■ **Exercise aim**:
Reproduce all of the data, making sure that no line differs from the original.

■ **Material provided**:
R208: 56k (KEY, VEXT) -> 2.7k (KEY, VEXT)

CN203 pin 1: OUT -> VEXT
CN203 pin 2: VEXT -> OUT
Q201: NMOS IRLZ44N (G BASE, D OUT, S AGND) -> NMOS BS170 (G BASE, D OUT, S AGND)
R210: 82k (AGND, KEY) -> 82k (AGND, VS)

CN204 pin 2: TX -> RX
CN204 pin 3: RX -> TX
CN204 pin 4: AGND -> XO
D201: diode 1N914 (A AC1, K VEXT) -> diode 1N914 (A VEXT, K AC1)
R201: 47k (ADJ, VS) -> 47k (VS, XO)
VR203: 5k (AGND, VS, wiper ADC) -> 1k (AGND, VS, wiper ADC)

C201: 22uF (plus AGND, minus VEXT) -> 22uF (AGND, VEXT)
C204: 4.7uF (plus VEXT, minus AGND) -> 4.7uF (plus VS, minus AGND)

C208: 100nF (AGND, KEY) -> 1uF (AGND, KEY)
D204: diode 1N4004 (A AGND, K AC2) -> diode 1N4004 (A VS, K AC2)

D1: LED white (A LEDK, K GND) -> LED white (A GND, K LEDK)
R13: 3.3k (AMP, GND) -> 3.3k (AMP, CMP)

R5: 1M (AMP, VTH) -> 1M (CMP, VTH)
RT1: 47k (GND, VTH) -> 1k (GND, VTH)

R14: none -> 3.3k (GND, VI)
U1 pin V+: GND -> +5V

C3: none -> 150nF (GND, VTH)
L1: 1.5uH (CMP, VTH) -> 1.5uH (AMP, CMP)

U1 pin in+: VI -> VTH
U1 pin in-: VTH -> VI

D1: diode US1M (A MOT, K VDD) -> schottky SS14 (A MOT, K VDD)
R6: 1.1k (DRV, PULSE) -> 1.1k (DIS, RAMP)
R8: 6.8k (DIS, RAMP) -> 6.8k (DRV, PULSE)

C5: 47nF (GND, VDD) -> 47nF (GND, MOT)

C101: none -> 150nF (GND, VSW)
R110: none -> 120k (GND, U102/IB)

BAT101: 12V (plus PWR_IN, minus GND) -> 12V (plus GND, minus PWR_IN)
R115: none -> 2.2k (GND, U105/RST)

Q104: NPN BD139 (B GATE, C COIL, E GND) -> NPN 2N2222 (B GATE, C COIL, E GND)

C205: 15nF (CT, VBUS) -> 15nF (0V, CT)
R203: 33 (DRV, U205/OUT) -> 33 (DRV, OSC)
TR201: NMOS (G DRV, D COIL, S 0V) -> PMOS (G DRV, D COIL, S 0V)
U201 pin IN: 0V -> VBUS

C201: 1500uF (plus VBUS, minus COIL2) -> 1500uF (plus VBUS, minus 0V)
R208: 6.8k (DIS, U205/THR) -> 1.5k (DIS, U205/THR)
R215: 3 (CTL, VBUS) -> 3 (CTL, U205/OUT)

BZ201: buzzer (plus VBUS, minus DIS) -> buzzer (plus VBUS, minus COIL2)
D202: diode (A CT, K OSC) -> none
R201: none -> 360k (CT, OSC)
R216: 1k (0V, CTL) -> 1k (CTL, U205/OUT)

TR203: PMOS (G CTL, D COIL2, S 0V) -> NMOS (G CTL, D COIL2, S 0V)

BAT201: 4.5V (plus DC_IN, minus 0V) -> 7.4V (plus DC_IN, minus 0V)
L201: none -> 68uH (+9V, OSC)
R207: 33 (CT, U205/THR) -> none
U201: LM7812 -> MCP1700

■ **Written solution**:
R208: 56k (KEY, VEXT) -> 2.7k (KEY, VEXT)

CN203 pin 1: OUT -> VEXT
CN203 pin 2: VEXT -> OUT
Q201: NMOS IRLZ44N (G BASE, D OUT, S AGND) -> NMOS BS170 (G BASE, D OUT, S AGND)
R210: 82k (AGND, KEY) -> 82k (AGND, VS)

CN204 pin 2: TX -> RX
CN204 pin 3: RX -> TX
CN204 pin 4: AGND -> XO
D201: diode 1N914 (A AC1, K VEXT) -> diode 1N914 (A VEXT, K AC1)
R201: 47k (ADJ, VS) -> 47k (VS, XO)
VR203: 5k (AGND, VS, wiper ADC) -> 1k (AGND, VS, wiper ADC)

C201: 22uF (plus AGND, minus VEXT) -> 22uF (AGND, VEXT)
C204: 4.7uF (plus VEXT, minus AGND) -> 4.7uF (plus VS, minus AGND)

C208: 100nF (AGND, KEY) -> 1uF (AGND, KEY)
D204: diode 1N4004 (A AGND, K AC2) -> diode 1N4004 (A VS, K AC2)

D1: LED white (A LEDK, K GND) -> LED white (A GND, K LEDK)
R13: 3.3k (AMP, GND) -> 3.3k (AMP, CMP)

R5: 1M (AMP, VTH) -> 1M (CMP, VTH)
RT1: 47k (GND, VTH) -> 1k (GND, VTH)

R14: none -> 3.3k (GND, VI)
U1 pin V+: GND -> +5V

C3: none -> 150nF (GND, VTH)
L1: 1.5uH (CMP, VTH) -> 1.5uH (AMP, CMP)

U1 pin in+: VI -> VTH
U1 pin in-: VTH -> VI

D1: diode US1M (A MOT, K VDD) -> schottky SS14 (A MOT, K VDD)
R6: 1.1k (DRV, PULSE) -> 1.1k (DIS, RAMP)
R8: 6.8k (DIS, RAMP) -> 6.8k (DRV, PULSE)

C5: 47nF (GND, VDD) -> 47nF (GND, MOT)

C101: none -> 150nF (GND, VSW)
R110: none -> 120k (GND, U102/IB)

BAT101: 12V (plus PWR_IN, minus GND) -> 12V (plus GND, minus PWR_IN)
R115: none -> 2.2k (GND, U105/RST)

Q104: NPN BD139 (B GATE, C COIL, E GND) -> NPN 2N2222 (B GATE, C COIL, E GND)

C205: 15nF (CT, VBUS) -> 15nF (0V, CT)
R203: 33 (DRV, U205/OUT) -> 33 (DRV, OSC)
TR201: NMOS (G DRV, D COIL, S 0V) -> PMOS (G DRV, D COIL, S 0V)
U201 pin IN: 0V -> VBUS

C201: 1500uF (plus VBUS, minus COIL2) -> 1500uF (plus VBUS, minus 0V)
R208: 6.8k (DIS, U205/THR) -> 1.5k (DIS, U205/THR)
R215: 3 (CTL, VBUS) -> 3 (CTL, U205/OUT)

BZ201: buzzer (plus VBUS, minus DIS) -> buzzer (plus VBUS, minus COIL2)
D202: diode (A CT, K OSC) -> none
R201: none -> 360k (CT, OSC)
R216: 1k (0V, CTL) -> 1k (CTL, U205/OUT)

TR203: PMOS (G CTL, D COIL2, S 0V) -> NMOS (G CTL, D COIL2, S 0V)

BAT201: 4.5V (plus DC_IN, minus 0V) -> 7.4V (plus DC_IN, minus 0V)
L201: none -> 68uH (+9V, OSC)
R207: 33 (CT, U205/THR) -> none
U201: LM7812 -> MCP1700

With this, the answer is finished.